[Content revision data]
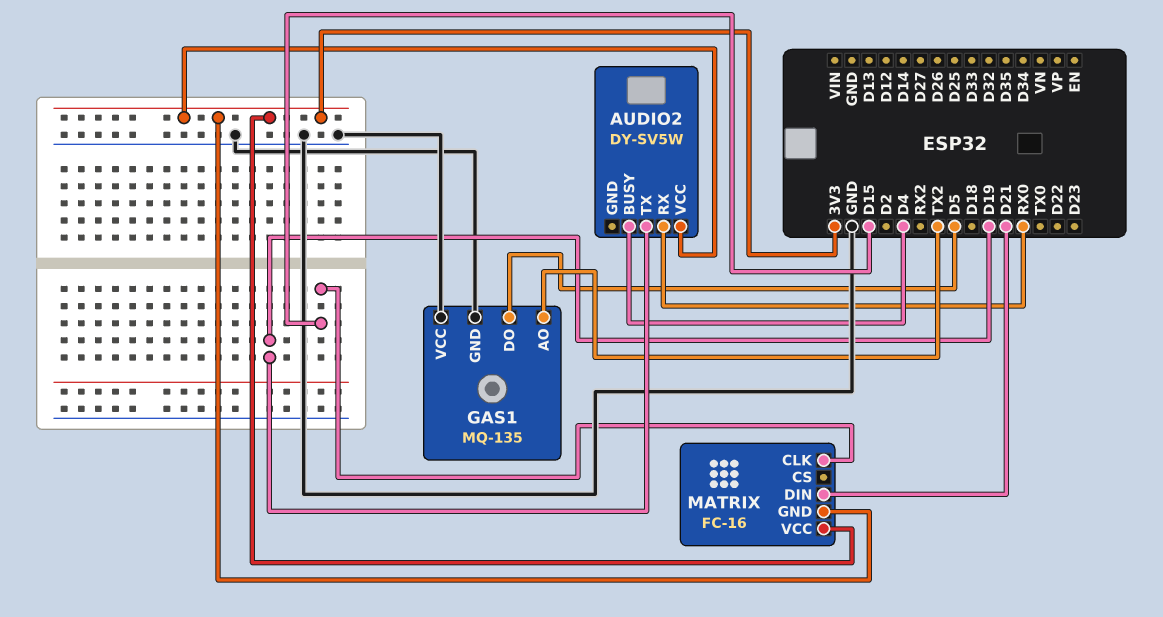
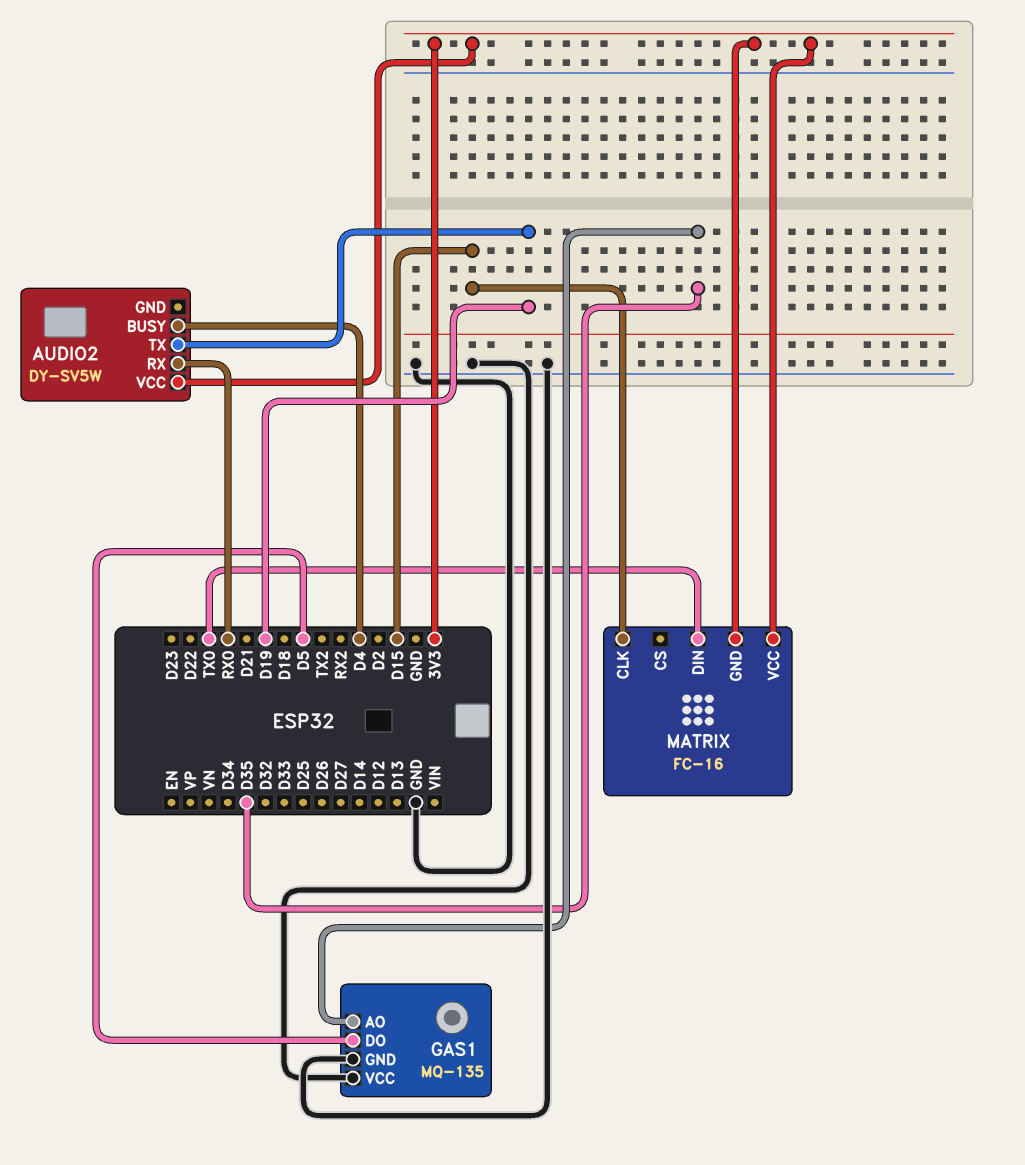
GAS1 pin AO: TX2 -> D35
MATRIX pin DIN: D21 -> TX0

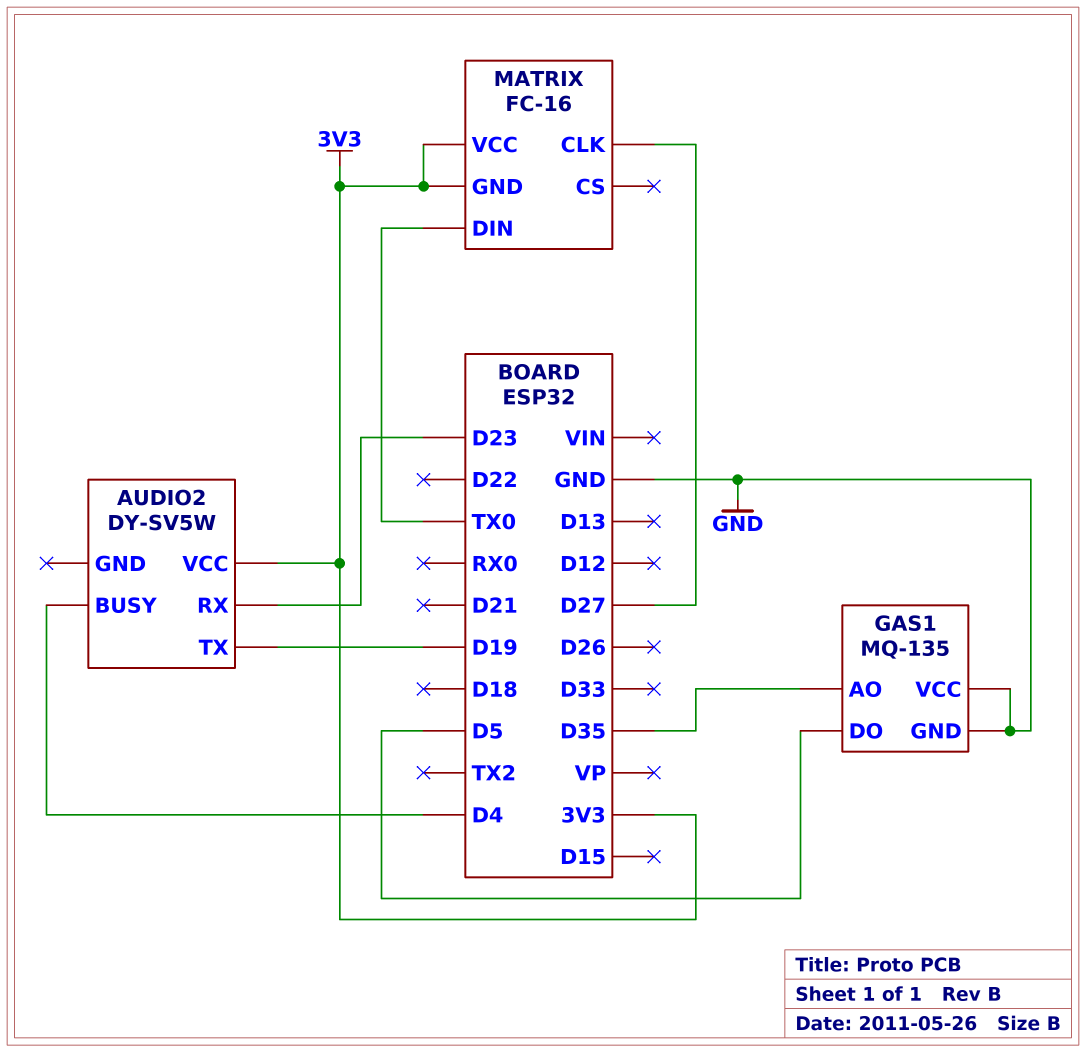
AUDIO2 pin RX: RX0 -> D23
MATRIX pin CLK: D15 -> D27

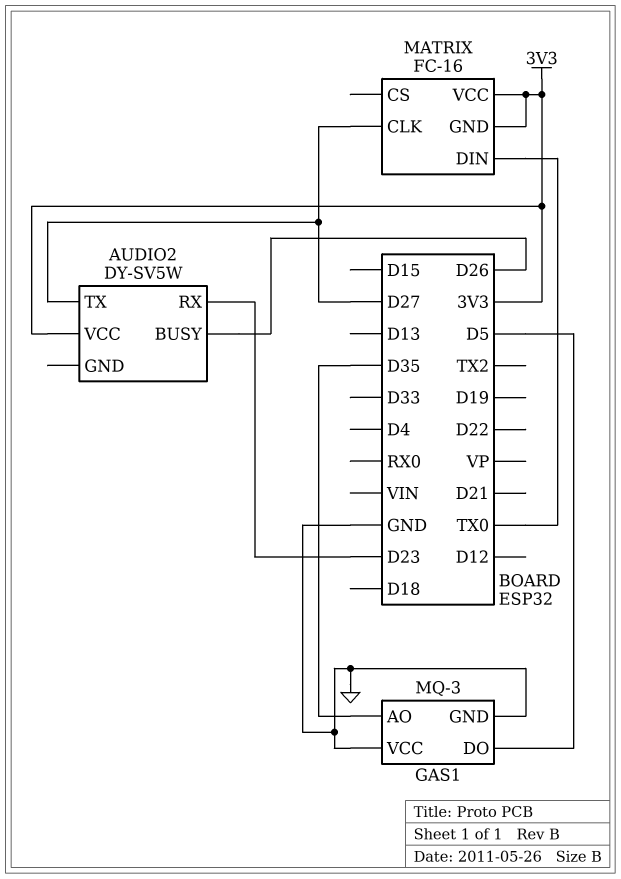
AUDIO2 pin BUSY: D4 -> D26
AUDIO2 pin TX: D19 -> D27
GAS1: MQ-135 -> MQ-3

→ **ASSIGNMENT**
After locating the line with "MATRIX pin CLK: D15 -> D27", transcribe it and the rest of the data above exactly as written, without any picture.

→ **WRITTEN REPLY**
MATRIX pin CLK: D15 -> D27

AUDIO2 pin BUSY: D4 -> D26
AUDIO2 pin TX: D19 -> D27
GAS1: MQ-135 -> MQ-3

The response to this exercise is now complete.